**YOUR OBJECTIVE**: Read the records below. Copy each line where the string "green" occurs.

**********

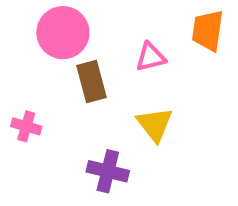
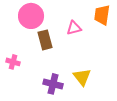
yellow triangle: (155, 124) -> (82, 77), moved

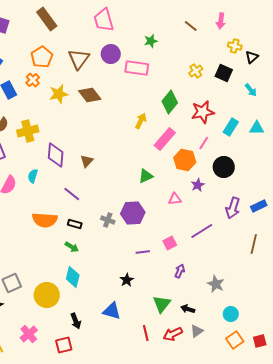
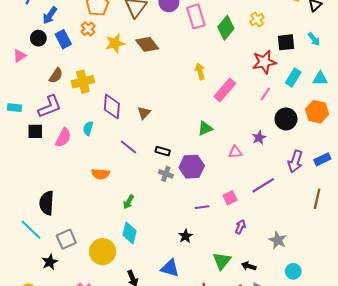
pink rectangle: (137, 68) -> (196, 16), turned 65
black square: (224, 73) -> (286, 42), moved, turned -30
green diamond: (170, 102) -> (226, 28), moved
yellow arrow: (141, 121) -> (200, 71), turned -42
orange hexagon: (185, 160) -> (317, 112), moved
orange semicircle: (45, 220) -> (101, 174), size x0.7
black rectangle: (75, 224) -> (163, 151), moved
green arrow: (72, 247) -> (128, 202), turned 88

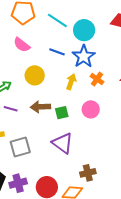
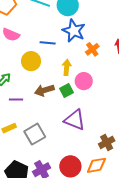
blue line: (57, 52) -> (48, 43), moved
orange cross: (97, 79) -> (92, 49), turned 32
yellow arrow: (71, 82) -> (67, 67), moved
pink circle: (91, 109) -> (84, 81), moved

**********

**RESPONSE TO THIS TASK**:
green diamond: (170, 102) -> (226, 28), moved
green arrow: (72, 247) -> (128, 202), turned 88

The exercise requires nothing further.